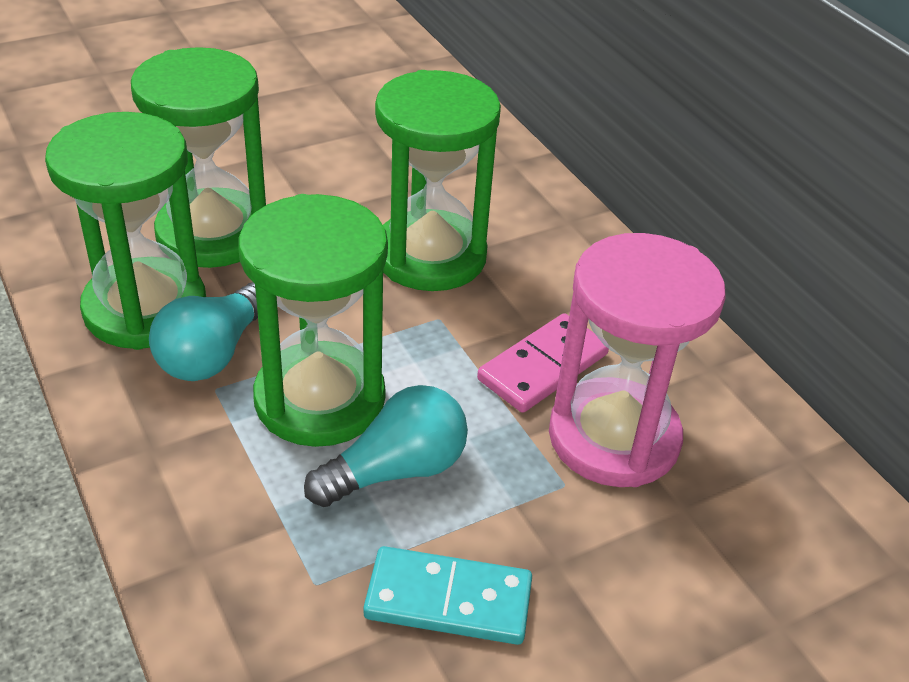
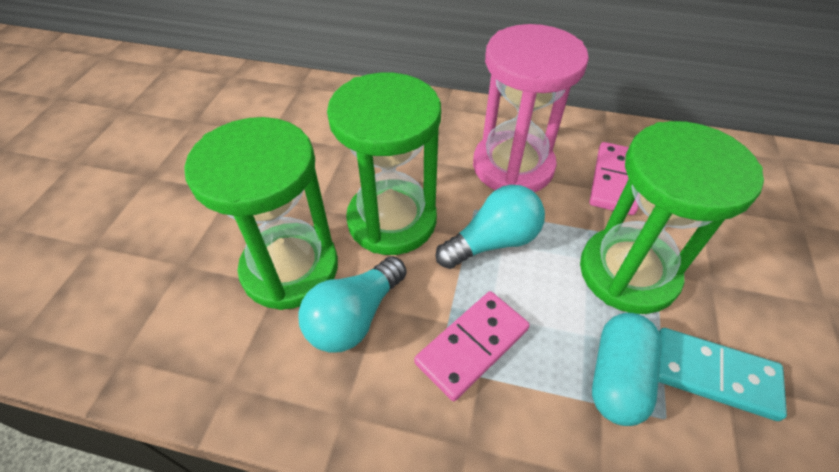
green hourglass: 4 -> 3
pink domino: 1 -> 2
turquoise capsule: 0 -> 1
·····
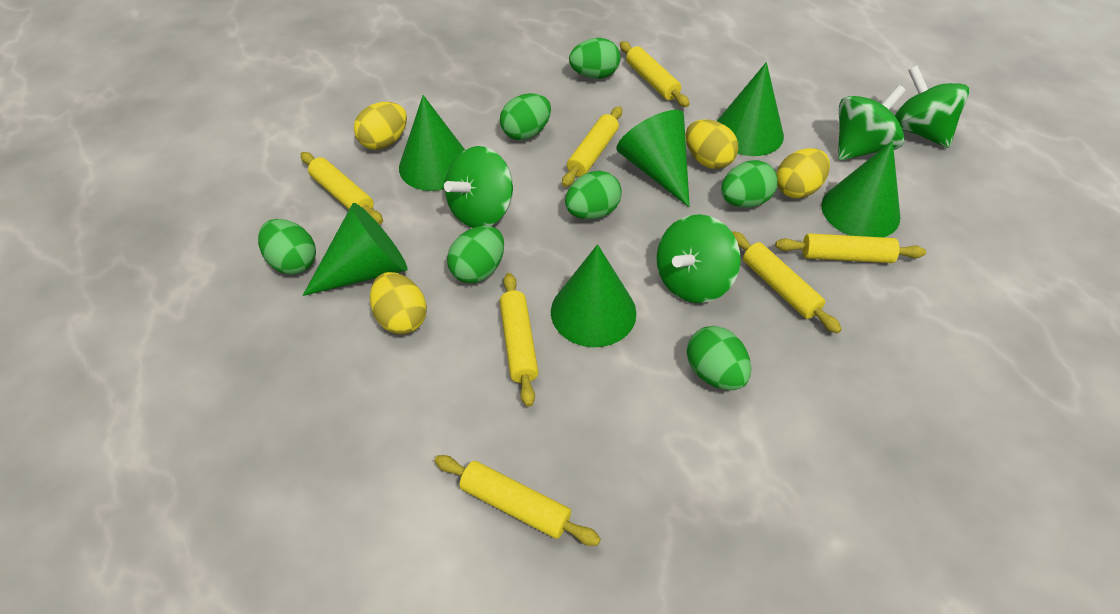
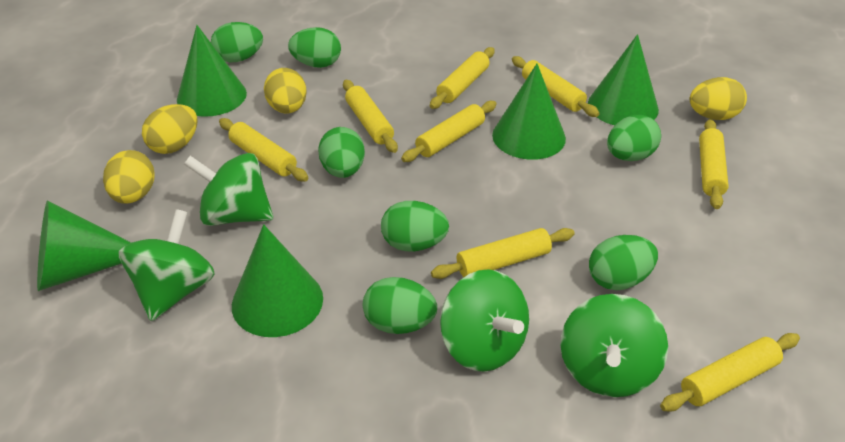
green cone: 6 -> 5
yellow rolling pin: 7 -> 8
·····
**What to work on:**
Among the records above, extract exactly the lines from the line with "green hourglass: 4 -> 3" to the line with "turquoise capsule: 0 -> 1", both lines included, and leave out the rest.

**Written answer:**
green hourglass: 4 -> 3
pink domino: 1 -> 2
turquoise capsule: 0 -> 1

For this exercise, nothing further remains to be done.